## [DATA]
=== Begin Enclosure ===

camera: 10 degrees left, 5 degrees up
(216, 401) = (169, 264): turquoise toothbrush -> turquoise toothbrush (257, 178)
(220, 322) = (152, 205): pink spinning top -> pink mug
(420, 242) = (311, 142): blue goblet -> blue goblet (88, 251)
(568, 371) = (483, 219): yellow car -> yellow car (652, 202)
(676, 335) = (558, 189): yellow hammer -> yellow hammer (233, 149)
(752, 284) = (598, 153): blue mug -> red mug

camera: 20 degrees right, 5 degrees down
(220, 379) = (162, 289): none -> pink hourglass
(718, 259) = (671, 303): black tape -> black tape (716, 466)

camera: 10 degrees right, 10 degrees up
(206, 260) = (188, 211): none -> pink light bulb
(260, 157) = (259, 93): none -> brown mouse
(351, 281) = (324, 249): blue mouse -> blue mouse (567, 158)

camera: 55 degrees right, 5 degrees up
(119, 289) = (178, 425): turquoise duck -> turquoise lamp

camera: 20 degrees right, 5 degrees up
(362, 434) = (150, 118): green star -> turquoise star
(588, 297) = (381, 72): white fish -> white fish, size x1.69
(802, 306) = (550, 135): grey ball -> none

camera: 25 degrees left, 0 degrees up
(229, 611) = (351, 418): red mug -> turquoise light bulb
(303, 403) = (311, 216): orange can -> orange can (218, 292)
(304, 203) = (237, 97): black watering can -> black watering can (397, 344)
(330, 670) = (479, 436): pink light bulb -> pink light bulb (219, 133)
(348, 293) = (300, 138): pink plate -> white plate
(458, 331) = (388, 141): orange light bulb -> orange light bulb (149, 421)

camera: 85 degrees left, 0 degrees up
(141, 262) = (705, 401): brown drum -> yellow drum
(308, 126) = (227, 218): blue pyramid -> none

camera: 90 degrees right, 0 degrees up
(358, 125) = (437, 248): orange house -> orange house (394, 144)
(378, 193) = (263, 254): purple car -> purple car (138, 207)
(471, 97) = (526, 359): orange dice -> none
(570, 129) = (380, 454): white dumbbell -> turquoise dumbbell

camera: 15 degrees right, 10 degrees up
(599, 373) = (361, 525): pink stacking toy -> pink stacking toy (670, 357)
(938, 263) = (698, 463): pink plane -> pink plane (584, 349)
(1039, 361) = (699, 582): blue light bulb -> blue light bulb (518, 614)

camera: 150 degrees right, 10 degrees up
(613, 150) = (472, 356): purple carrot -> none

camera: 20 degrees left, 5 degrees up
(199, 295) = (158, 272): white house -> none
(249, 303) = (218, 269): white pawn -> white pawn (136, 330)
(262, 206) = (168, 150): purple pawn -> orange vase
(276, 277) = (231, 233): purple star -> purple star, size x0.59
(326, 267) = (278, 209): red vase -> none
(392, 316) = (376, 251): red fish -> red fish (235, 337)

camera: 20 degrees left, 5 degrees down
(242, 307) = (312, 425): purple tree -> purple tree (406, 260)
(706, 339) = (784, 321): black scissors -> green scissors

=== End Enclosure ===

## [WORK INSTRUCTIONS]
Starting at the top of the records, copy every line exactly.

## [PROBLEM SOLUTION]
camera: 10 degrees left, 5 degrees up
(216, 401) = (169, 264): turquoise toothbrush -> turquoise toothbrush (257, 178)
(220, 322) = (152, 205): pink spinning top -> pink mug
(420, 242) = (311, 142): blue goblet -> blue goblet (88, 251)
(568, 371) = (483, 219): yellow car -> yellow car (652, 202)
(676, 335) = (558, 189): yellow hammer -> yellow hammer (233, 149)
(752, 284) = (598, 153): blue mug -> red mug

camera: 20 degrees right, 5 degrees down
(220, 379) = (162, 289): none -> pink hourglass
(718, 259) = (671, 303): black tape -> black tape (716, 466)

camera: 10 degrees right, 10 degrees up
(206, 260) = (188, 211): none -> pink light bulb
(260, 157) = (259, 93): none -> brown mouse
(351, 281) = (324, 249): blue mouse -> blue mouse (567, 158)

camera: 55 degrees right, 5 degrees up
(119, 289) = (178, 425): turquoise duck -> turquoise lamp

camera: 20 degrees right, 5 degrees up
(362, 434) = (150, 118): green star -> turquoise star
(588, 297) = (381, 72): white fish -> white fish, size x1.69
(802, 306) = (550, 135): grey ball -> none

camera: 25 degrees left, 0 degrees up
(229, 611) = (351, 418): red mug -> turquoise light bulb
(303, 403) = (311, 216): orange can -> orange can (218, 292)
(304, 203) = (237, 97): black watering can -> black watering can (397, 344)
(330, 670) = (479, 436): pink light bulb -> pink light bulb (219, 133)
(348, 293) = (300, 138): pink plate -> white plate
(458, 331) = (388, 141): orange light bulb -> orange light bulb (149, 421)

camera: 85 degrees left, 0 degrees up
(141, 262) = (705, 401): brown drum -> yellow drum
(308, 126) = (227, 218): blue pyramid -> none

camera: 90 degrees right, 0 degrees up
(358, 125) = (437, 248): orange house -> orange house (394, 144)
(378, 193) = (263, 254): purple car -> purple car (138, 207)
(471, 97) = (526, 359): orange dice -> none
(570, 129) = (380, 454): white dumbbell -> turquoise dumbbell

camera: 15 degrees right, 10 degrees up
(599, 373) = (361, 525): pink stacking toy -> pink stacking toy (670, 357)
(938, 263) = (698, 463): pink plane -> pink plane (584, 349)
(1039, 361) = (699, 582): blue light bulb -> blue light bulb (518, 614)

camera: 150 degrees right, 10 degrees up
(613, 150) = (472, 356): purple carrot -> none

camera: 20 degrees left, 5 degrees up
(199, 295) = (158, 272): white house -> none
(249, 303) = (218, 269): white pawn -> white pawn (136, 330)
(262, 206) = (168, 150): purple pawn -> orange vase
(276, 277) = (231, 233): purple star -> purple star, size x0.59
(326, 267) = (278, 209): red vase -> none
(392, 316) = (376, 251): red fish -> red fish (235, 337)

camera: 20 degrees left, 5 degrees down
(242, 307) = (312, 425): purple tree -> purple tree (406, 260)
(706, 339) = (784, 321): black scissors -> green scissors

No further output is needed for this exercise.